▶ WHAT TO PRODUCE
From the first line of the records through the line containing "tan slope G8:H8", retype every line exactly and nothing else.

▶ EXERCISE INPUT
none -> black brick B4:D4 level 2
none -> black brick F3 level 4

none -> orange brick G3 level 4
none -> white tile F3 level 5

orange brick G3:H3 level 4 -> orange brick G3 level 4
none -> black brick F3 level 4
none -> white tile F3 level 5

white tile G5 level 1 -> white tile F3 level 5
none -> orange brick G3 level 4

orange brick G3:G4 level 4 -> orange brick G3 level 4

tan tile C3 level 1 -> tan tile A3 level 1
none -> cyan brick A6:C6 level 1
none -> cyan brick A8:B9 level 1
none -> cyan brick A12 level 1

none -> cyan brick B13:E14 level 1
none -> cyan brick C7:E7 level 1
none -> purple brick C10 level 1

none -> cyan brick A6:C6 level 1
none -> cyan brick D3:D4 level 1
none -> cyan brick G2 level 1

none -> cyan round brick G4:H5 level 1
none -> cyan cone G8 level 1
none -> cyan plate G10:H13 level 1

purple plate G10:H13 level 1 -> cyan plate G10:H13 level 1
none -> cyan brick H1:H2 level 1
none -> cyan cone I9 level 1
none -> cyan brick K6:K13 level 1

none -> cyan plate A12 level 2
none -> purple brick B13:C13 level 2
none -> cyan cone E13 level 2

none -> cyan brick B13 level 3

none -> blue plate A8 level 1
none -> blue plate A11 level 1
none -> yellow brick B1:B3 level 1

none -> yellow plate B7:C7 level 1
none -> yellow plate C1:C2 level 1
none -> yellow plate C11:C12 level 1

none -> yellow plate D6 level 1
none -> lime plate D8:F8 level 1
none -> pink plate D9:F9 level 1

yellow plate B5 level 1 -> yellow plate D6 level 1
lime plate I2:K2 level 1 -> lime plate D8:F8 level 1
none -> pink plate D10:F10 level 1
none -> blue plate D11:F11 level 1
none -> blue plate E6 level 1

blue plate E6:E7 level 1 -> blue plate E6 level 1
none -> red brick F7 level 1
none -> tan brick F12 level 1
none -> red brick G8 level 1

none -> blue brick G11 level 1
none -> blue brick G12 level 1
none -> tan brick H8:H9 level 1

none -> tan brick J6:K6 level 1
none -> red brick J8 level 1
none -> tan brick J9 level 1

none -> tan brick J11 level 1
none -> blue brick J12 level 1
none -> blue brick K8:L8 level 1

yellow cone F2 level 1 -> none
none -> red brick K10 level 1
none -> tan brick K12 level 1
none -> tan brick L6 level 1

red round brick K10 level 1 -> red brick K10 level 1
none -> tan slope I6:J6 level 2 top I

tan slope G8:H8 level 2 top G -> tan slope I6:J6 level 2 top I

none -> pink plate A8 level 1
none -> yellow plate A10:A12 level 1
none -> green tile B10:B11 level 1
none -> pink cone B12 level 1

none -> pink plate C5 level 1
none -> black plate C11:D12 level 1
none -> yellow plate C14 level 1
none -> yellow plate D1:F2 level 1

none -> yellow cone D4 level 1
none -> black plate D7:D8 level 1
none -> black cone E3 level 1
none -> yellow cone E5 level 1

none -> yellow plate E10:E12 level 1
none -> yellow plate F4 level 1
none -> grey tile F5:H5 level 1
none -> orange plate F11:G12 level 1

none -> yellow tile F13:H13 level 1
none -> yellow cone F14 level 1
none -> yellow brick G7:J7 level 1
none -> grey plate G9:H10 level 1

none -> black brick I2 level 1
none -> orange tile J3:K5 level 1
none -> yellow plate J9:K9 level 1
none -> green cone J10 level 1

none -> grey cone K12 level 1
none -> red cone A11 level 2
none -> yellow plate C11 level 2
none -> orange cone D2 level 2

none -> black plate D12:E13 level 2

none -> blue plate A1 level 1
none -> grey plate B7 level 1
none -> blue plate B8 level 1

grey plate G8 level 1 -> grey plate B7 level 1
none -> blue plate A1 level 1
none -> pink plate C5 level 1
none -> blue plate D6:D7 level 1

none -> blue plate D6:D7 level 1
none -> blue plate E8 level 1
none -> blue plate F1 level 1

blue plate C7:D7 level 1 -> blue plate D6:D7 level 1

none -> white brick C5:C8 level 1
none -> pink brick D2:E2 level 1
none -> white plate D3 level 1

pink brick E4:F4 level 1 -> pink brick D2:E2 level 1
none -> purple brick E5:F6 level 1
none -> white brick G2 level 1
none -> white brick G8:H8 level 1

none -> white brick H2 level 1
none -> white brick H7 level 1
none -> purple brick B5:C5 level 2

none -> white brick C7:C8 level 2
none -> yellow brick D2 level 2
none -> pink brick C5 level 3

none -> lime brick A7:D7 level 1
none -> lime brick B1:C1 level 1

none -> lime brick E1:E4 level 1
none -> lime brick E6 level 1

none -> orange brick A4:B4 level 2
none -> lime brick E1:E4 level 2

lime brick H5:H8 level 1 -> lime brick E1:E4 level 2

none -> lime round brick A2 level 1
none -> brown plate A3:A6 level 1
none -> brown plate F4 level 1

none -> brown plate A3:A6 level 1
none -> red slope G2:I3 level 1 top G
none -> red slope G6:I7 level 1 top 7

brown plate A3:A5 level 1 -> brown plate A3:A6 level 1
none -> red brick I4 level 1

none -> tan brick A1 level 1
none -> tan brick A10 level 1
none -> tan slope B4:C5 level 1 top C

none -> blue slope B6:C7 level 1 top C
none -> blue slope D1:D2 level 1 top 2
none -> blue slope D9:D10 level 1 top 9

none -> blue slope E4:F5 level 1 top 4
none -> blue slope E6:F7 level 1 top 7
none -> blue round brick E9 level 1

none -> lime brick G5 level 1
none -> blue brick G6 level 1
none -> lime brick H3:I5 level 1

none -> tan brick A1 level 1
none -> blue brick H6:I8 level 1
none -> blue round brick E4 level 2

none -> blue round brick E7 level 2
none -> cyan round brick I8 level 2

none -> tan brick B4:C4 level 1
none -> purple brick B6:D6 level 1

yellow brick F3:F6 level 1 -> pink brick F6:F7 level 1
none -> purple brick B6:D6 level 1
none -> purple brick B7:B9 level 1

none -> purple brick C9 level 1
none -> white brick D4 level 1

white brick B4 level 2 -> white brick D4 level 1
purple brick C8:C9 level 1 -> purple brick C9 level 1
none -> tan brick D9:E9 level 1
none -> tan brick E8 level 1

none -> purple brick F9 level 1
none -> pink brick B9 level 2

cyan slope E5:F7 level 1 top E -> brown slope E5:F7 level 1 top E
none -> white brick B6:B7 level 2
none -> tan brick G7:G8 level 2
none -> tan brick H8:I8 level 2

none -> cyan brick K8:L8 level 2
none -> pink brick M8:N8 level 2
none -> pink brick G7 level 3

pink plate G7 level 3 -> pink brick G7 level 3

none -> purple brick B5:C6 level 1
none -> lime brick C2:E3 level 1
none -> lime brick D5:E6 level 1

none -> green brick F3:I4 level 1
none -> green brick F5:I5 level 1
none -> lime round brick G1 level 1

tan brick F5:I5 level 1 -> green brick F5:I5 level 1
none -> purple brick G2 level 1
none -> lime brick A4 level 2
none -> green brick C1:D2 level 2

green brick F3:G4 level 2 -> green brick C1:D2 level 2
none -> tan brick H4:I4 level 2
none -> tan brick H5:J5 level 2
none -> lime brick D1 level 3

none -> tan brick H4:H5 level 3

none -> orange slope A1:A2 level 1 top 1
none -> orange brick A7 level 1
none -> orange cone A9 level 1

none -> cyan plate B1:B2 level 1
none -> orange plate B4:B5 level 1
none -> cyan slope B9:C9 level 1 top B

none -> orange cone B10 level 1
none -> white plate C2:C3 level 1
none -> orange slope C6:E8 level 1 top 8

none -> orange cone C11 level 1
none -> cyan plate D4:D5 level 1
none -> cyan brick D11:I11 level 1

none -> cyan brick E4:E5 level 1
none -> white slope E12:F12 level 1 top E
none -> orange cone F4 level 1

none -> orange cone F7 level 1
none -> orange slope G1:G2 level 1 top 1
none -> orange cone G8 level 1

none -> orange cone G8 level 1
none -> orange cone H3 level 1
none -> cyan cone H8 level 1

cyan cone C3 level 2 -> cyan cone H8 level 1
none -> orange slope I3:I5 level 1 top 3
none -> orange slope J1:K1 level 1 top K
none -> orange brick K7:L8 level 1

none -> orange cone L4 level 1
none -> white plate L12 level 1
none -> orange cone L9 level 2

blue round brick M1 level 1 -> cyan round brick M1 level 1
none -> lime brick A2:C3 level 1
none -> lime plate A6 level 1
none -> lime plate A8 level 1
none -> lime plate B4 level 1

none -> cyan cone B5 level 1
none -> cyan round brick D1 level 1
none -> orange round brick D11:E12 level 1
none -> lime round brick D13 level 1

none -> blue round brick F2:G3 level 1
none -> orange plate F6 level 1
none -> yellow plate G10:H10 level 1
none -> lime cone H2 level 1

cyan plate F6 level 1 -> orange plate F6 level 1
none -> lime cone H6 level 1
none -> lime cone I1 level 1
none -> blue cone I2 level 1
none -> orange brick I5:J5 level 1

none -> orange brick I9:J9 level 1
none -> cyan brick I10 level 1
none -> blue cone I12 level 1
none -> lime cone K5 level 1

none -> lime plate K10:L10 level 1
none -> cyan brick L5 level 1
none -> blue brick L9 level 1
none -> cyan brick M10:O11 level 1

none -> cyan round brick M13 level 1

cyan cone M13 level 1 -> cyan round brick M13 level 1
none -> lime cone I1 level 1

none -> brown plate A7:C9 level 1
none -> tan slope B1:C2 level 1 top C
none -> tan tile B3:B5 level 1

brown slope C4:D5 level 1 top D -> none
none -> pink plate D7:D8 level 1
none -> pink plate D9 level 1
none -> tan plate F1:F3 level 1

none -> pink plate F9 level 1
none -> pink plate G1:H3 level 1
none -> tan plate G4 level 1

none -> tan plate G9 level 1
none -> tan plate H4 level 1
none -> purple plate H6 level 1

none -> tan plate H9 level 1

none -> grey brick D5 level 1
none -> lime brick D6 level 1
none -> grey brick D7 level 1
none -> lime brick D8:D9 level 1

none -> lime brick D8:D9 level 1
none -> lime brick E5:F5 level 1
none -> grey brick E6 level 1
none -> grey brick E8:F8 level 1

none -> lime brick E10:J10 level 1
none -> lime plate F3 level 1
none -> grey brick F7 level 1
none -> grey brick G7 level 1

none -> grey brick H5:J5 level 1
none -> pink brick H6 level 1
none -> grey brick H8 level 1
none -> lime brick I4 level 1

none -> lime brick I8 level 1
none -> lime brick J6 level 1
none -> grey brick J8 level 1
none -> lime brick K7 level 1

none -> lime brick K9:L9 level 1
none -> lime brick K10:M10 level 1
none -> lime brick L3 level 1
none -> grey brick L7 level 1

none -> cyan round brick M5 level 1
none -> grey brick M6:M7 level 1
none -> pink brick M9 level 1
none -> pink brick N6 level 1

▶ REPLY TO THE TASK
none -> black brick B4:D4 level 2
none -> black brick F3 level 4

none -> orange brick G3 level 4
none -> white tile F3 level 5

orange brick G3:H3 level 4 -> orange brick G3 level 4
none -> black brick F3 level 4
none -> white tile F3 level 5

white tile G5 level 1 -> white tile F3 level 5
none -> orange brick G3 level 4

orange brick G3:G4 level 4 -> orange brick G3 level 4

tan tile C3 level 1 -> tan tile A3 level 1
none -> cyan brick A6:C6 level 1
none -> cyan brick A8:B9 level 1
none -> cyan brick A12 level 1

none -> cyan brick B13:E14 level 1
none -> cyan brick C7:E7 level 1
none -> purple brick C10 level 1

none -> cyan brick A6:C6 level 1
none -> cyan brick D3:D4 level 1
none -> cyan brick G2 level 1

none -> cyan round brick G4:H5 level 1
none -> cyan cone G8 level 1
none -> cyan plate G10:H13 level 1

purple plate G10:H13 level 1 -> cyan plate G10:H13 level 1
none -> cyan brick H1:H2 level 1
none -> cyan cone I9 level 1
none -> cyan brick K6:K13 level 1

none -> cyan plate A12 level 2
none -> purple brick B13:C13 level 2
none -> cyan cone E13 level 2

none -> cyan brick B13 level 3

none -> blue plate A8 level 1
none -> blue plate A11 level 1
none -> yellow brick B1:B3 level 1

none -> yellow plate B7:C7 level 1
none -> yellow plate C1:C2 level 1
none -> yellow plate C11:C12 level 1

none -> yellow plate D6 level 1
none -> lime plate D8:F8 level 1
none -> pink plate D9:F9 level 1

yellow plate B5 level 1 -> yellow plate D6 level 1
lime plate I2:K2 level 1 -> lime plate D8:F8 level 1
none -> pink plate D10:F10 level 1
none -> blue plate D11:F11 level 1
none -> blue plate E6 level 1

blue plate E6:E7 level 1 -> blue plate E6 level 1
none -> red brick F7 level 1
none -> tan brick F12 level 1
none -> red brick G8 level 1

none -> blue brick G11 level 1
none -> blue brick G12 level 1
none -> tan brick H8:H9 level 1

none -> tan brick J6:K6 level 1
none -> red brick J8 level 1
none -> tan brick J9 level 1

none -> tan brick J11 level 1
none -> blue brick J12 level 1
none -> blue brick K8:L8 level 1

yellow cone F2 level 1 -> none
none -> red brick K10 level 1
none -> tan brick K12 level 1
none -> tan brick L6 level 1

red round brick K10 level 1 -> red brick K10 level 1
none -> tan slope I6:J6 level 2 top I

tan slope G8:H8 level 2 top G -> tan slope I6:J6 level 2 top I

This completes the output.